Output the exact lines that start at the one containing "DRIVER2: L9110S -> L298N" and continue to the last line of the entries below; do not output pictures.

EXTRACTED ENTRIES:
Content starts

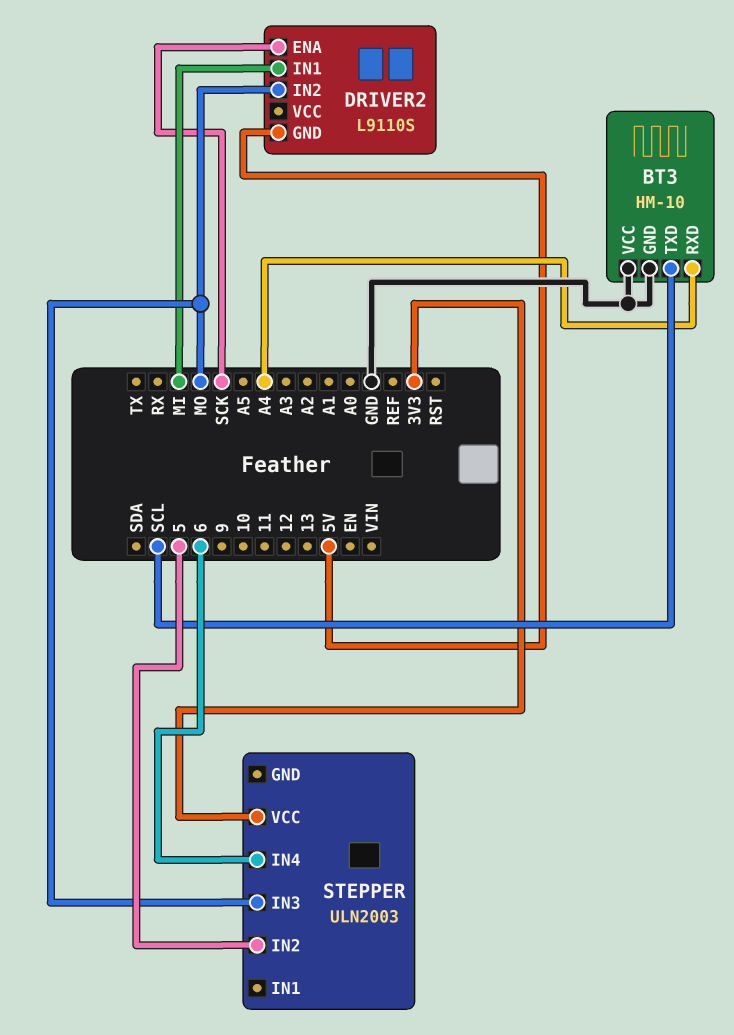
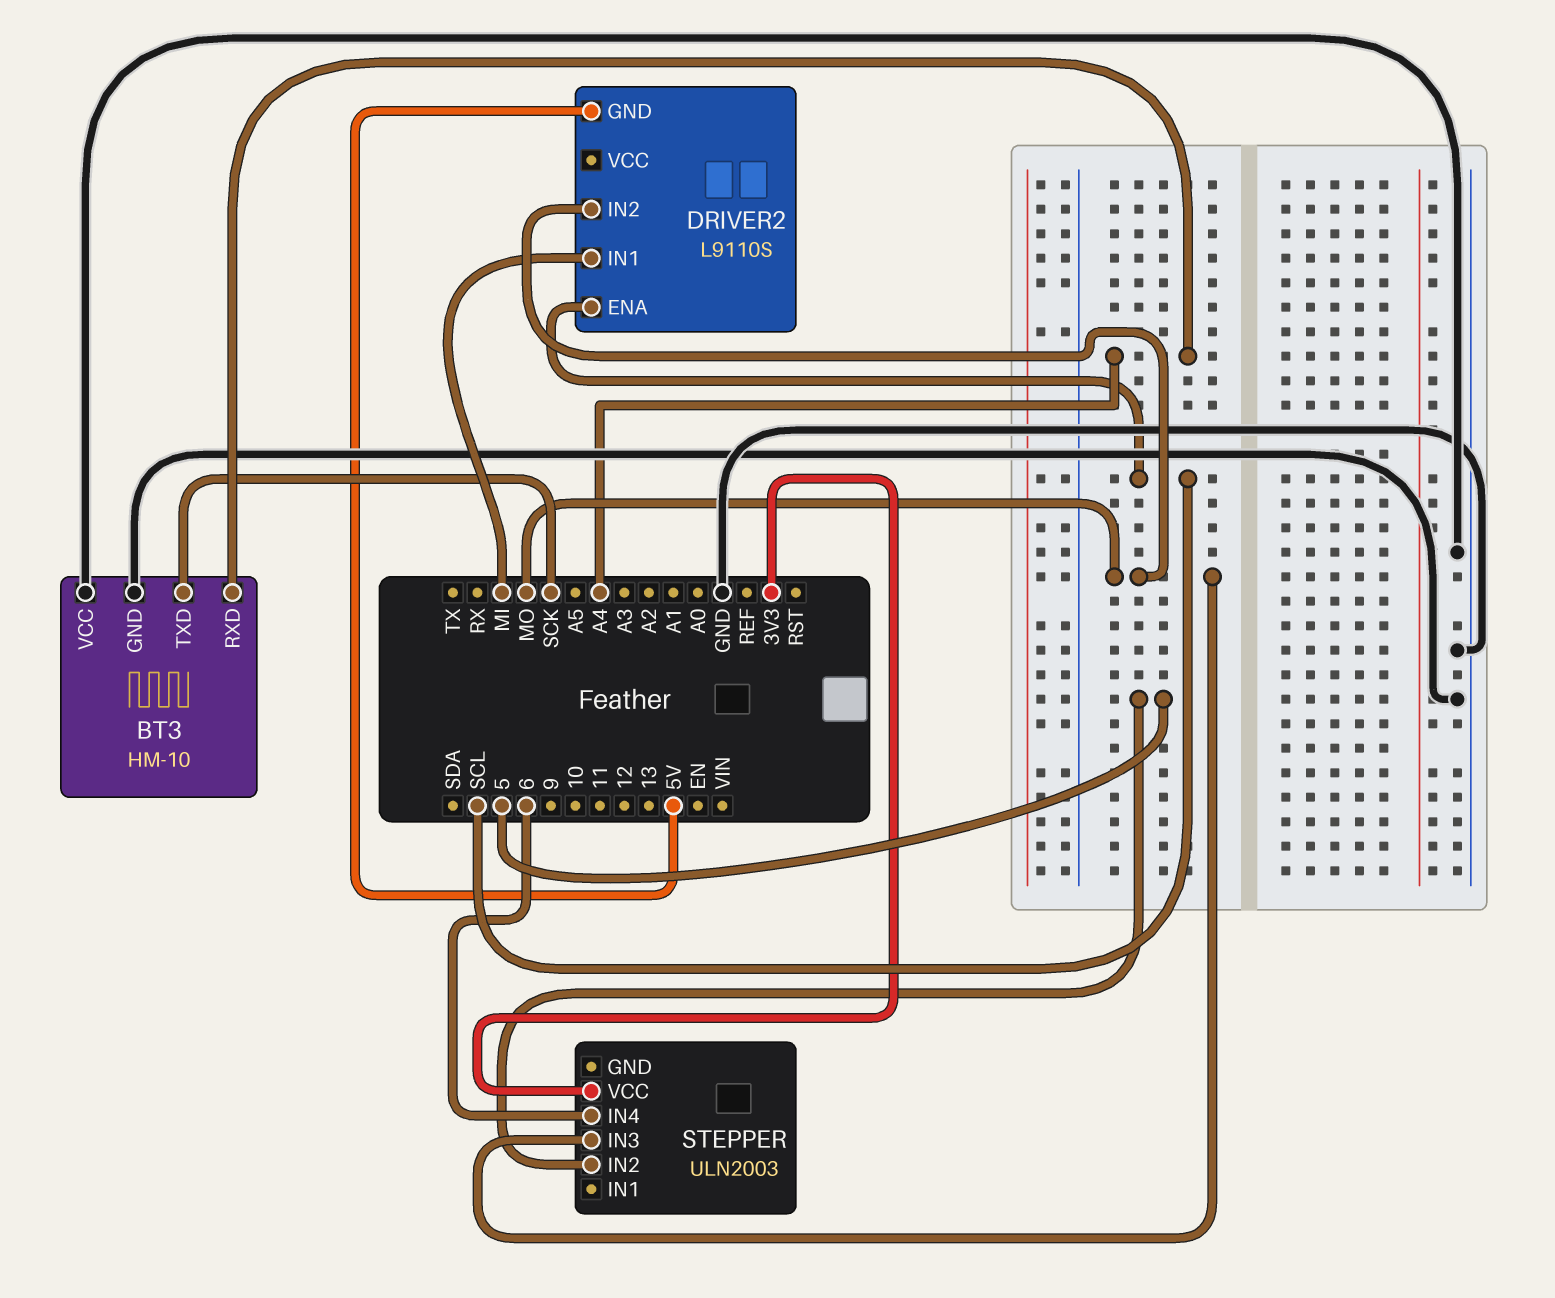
BT3 pin TXD: SCL -> SCK
DRIVER2 pin ENA: SCK -> SCL

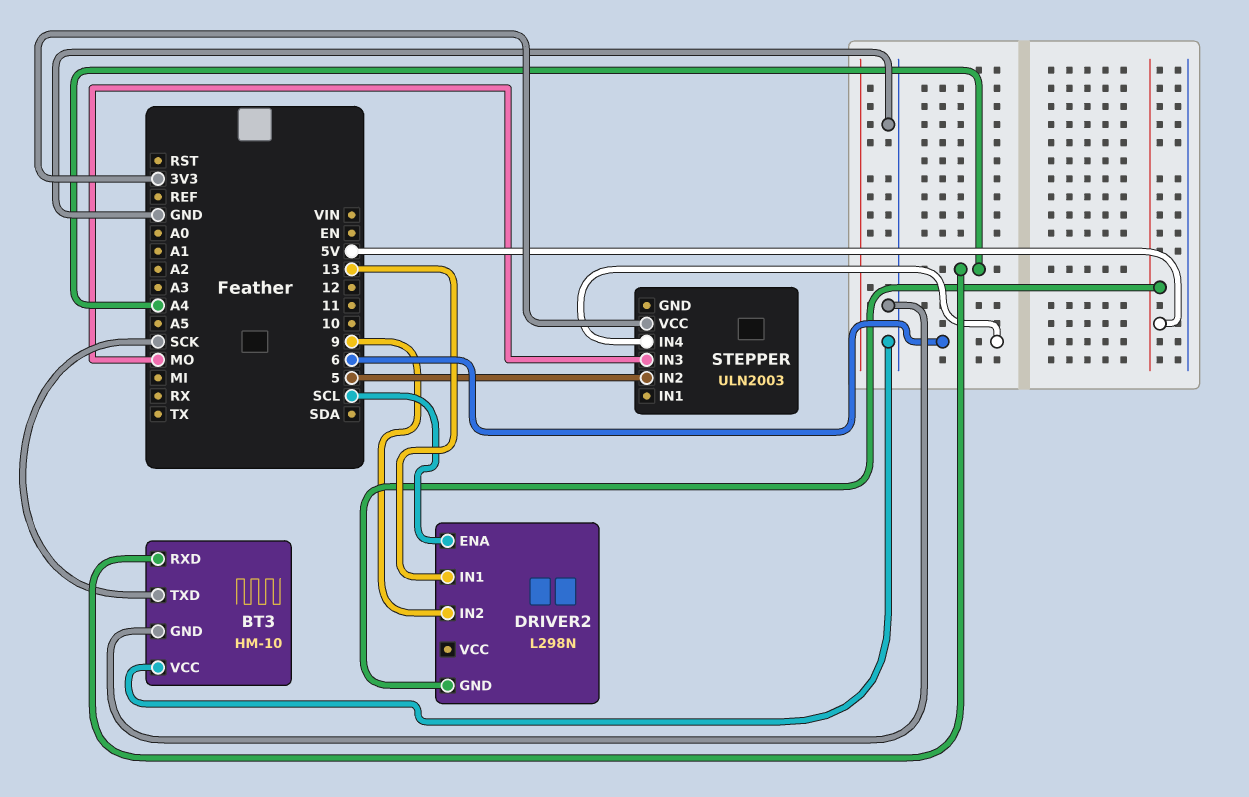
DRIVER2: L9110S -> L298N
DRIVER2 pin IN1: MI -> 13
DRIVER2 pin IN2: MO -> 9

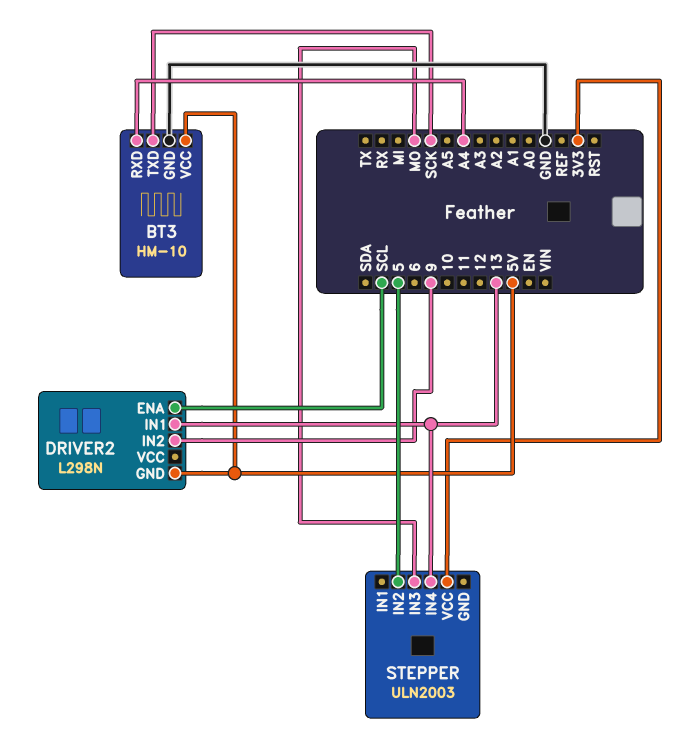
BT3 pin VCC: GND -> 5V
STEPPER pin IN4: 6 -> 13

Content ends

PROBLEM SOLUTION:
DRIVER2: L9110S -> L298N
DRIVER2 pin IN1: MI -> 13
DRIVER2 pin IN2: MO -> 9

BT3 pin VCC: GND -> 5V
STEPPER pin IN4: 6 -> 13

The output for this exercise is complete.